(Information begins)

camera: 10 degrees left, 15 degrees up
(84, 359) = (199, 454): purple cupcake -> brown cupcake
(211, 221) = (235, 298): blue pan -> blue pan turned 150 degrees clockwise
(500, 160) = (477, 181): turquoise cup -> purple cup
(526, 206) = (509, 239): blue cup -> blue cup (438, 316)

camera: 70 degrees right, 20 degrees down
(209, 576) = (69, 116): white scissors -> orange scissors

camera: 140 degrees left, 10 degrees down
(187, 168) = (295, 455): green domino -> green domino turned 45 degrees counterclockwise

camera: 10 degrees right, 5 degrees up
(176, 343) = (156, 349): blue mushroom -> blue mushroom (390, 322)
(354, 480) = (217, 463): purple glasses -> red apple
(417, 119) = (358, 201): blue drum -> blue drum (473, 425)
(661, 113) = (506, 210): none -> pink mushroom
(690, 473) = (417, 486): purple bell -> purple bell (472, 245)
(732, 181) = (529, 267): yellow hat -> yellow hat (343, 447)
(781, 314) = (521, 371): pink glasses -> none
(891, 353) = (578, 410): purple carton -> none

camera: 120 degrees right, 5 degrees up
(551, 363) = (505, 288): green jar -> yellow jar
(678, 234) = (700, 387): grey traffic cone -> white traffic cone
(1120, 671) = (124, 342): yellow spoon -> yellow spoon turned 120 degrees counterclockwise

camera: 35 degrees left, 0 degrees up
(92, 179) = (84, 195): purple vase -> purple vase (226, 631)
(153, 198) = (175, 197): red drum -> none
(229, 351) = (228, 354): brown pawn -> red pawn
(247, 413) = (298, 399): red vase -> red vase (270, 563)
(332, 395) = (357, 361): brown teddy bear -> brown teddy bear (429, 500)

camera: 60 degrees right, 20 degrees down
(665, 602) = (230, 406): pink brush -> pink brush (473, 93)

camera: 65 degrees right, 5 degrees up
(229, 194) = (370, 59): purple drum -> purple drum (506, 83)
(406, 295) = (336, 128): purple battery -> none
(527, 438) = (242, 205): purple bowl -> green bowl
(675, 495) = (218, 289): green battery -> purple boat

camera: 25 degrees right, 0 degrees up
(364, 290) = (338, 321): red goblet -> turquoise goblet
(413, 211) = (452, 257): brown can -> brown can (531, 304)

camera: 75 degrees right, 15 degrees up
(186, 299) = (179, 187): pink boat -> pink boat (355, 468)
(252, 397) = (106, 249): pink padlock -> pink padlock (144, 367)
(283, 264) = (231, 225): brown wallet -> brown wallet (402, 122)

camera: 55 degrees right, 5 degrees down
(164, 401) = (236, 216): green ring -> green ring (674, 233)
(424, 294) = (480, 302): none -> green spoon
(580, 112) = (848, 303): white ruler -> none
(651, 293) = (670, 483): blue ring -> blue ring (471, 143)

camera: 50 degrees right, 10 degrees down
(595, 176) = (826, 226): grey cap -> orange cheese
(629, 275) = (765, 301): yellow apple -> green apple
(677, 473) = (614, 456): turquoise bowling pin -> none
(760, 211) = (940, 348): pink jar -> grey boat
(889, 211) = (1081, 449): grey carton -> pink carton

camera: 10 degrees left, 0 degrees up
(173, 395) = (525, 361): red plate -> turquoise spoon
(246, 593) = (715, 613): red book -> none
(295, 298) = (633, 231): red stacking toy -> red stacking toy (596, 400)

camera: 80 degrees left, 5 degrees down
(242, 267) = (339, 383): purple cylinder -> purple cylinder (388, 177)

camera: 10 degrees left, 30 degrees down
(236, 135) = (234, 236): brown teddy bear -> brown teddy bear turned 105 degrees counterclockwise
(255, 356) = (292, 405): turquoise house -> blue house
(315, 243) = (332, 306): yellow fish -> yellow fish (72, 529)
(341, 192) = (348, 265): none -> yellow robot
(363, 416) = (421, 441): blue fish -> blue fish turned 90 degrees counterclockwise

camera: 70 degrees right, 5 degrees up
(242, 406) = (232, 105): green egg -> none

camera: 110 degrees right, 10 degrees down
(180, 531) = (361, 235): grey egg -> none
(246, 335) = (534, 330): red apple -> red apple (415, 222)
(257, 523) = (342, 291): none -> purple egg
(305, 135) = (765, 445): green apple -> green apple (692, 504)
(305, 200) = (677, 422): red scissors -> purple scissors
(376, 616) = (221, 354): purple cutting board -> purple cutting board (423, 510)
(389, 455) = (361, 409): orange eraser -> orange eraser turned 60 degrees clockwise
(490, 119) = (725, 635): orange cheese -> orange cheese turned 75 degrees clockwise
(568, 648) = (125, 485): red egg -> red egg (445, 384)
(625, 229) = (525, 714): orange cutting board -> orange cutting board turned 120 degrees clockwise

(Information ends)

All of the entries above, written out exactly, make up the reply.

camera: 10 degrees left, 15 degrees up
(84, 359) = (199, 454): purple cupcake -> brown cupcake
(211, 221) = (235, 298): blue pan -> blue pan turned 150 degrees clockwise
(500, 160) = (477, 181): turquoise cup -> purple cup
(526, 206) = (509, 239): blue cup -> blue cup (438, 316)

camera: 70 degrees right, 20 degrees down
(209, 576) = (69, 116): white scissors -> orange scissors

camera: 140 degrees left, 10 degrees down
(187, 168) = (295, 455): green domino -> green domino turned 45 degrees counterclockwise

camera: 10 degrees right, 5 degrees up
(176, 343) = (156, 349): blue mushroom -> blue mushroom (390, 322)
(354, 480) = (217, 463): purple glasses -> red apple
(417, 119) = (358, 201): blue drum -> blue drum (473, 425)
(661, 113) = (506, 210): none -> pink mushroom
(690, 473) = (417, 486): purple bell -> purple bell (472, 245)
(732, 181) = (529, 267): yellow hat -> yellow hat (343, 447)
(781, 314) = (521, 371): pink glasses -> none
(891, 353) = (578, 410): purple carton -> none

camera: 120 degrees right, 5 degrees up
(551, 363) = (505, 288): green jar -> yellow jar
(678, 234) = (700, 387): grey traffic cone -> white traffic cone
(1120, 671) = (124, 342): yellow spoon -> yellow spoon turned 120 degrees counterclockwise

camera: 35 degrees left, 0 degrees up
(92, 179) = (84, 195): purple vase -> purple vase (226, 631)
(153, 198) = (175, 197): red drum -> none
(229, 351) = (228, 354): brown pawn -> red pawn
(247, 413) = (298, 399): red vase -> red vase (270, 563)
(332, 395) = (357, 361): brown teddy bear -> brown teddy bear (429, 500)

camera: 60 degrees right, 20 degrees down
(665, 602) = (230, 406): pink brush -> pink brush (473, 93)

camera: 65 degrees right, 5 degrees up
(229, 194) = (370, 59): purple drum -> purple drum (506, 83)
(406, 295) = (336, 128): purple battery -> none
(527, 438) = (242, 205): purple bowl -> green bowl
(675, 495) = (218, 289): green battery -> purple boat

camera: 25 degrees right, 0 degrees up
(364, 290) = (338, 321): red goblet -> turquoise goblet
(413, 211) = (452, 257): brown can -> brown can (531, 304)

camera: 75 degrees right, 15 degrees up
(186, 299) = (179, 187): pink boat -> pink boat (355, 468)
(252, 397) = (106, 249): pink padlock -> pink padlock (144, 367)
(283, 264) = (231, 225): brown wallet -> brown wallet (402, 122)

camera: 55 degrees right, 5 degrees down
(164, 401) = (236, 216): green ring -> green ring (674, 233)
(424, 294) = (480, 302): none -> green spoon
(580, 112) = (848, 303): white ruler -> none
(651, 293) = (670, 483): blue ring -> blue ring (471, 143)

camera: 50 degrees right, 10 degrees down
(595, 176) = (826, 226): grey cap -> orange cheese
(629, 275) = (765, 301): yellow apple -> green apple
(677, 473) = (614, 456): turquoise bowling pin -> none
(760, 211) = (940, 348): pink jar -> grey boat
(889, 211) = (1081, 449): grey carton -> pink carton

camera: 10 degrees left, 0 degrees up
(173, 395) = (525, 361): red plate -> turquoise spoon
(246, 593) = (715, 613): red book -> none
(295, 298) = (633, 231): red stacking toy -> red stacking toy (596, 400)

camera: 80 degrees left, 5 degrees down
(242, 267) = (339, 383): purple cylinder -> purple cylinder (388, 177)

camera: 10 degrees left, 30 degrees down
(236, 135) = (234, 236): brown teddy bear -> brown teddy bear turned 105 degrees counterclockwise
(255, 356) = (292, 405): turquoise house -> blue house
(315, 243) = (332, 306): yellow fish -> yellow fish (72, 529)
(341, 192) = (348, 265): none -> yellow robot
(363, 416) = (421, 441): blue fish -> blue fish turned 90 degrees counterclockwise

camera: 70 degrees right, 5 degrees up
(242, 406) = (232, 105): green egg -> none

camera: 110 degrees right, 10 degrees down
(180, 531) = (361, 235): grey egg -> none
(246, 335) = (534, 330): red apple -> red apple (415, 222)
(257, 523) = (342, 291): none -> purple egg
(305, 135) = (765, 445): green apple -> green apple (692, 504)
(305, 200) = (677, 422): red scissors -> purple scissors
(376, 616) = (221, 354): purple cutting board -> purple cutting board (423, 510)
(389, 455) = (361, 409): orange eraser -> orange eraser turned 60 degrees clockwise
(490, 119) = (725, 635): orange cheese -> orange cheese turned 75 degrees clockwise
(568, 648) = (125, 485): red egg -> red egg (445, 384)
(625, 229) = (525, 714): orange cutting board -> orange cutting board turned 120 degrees clockwise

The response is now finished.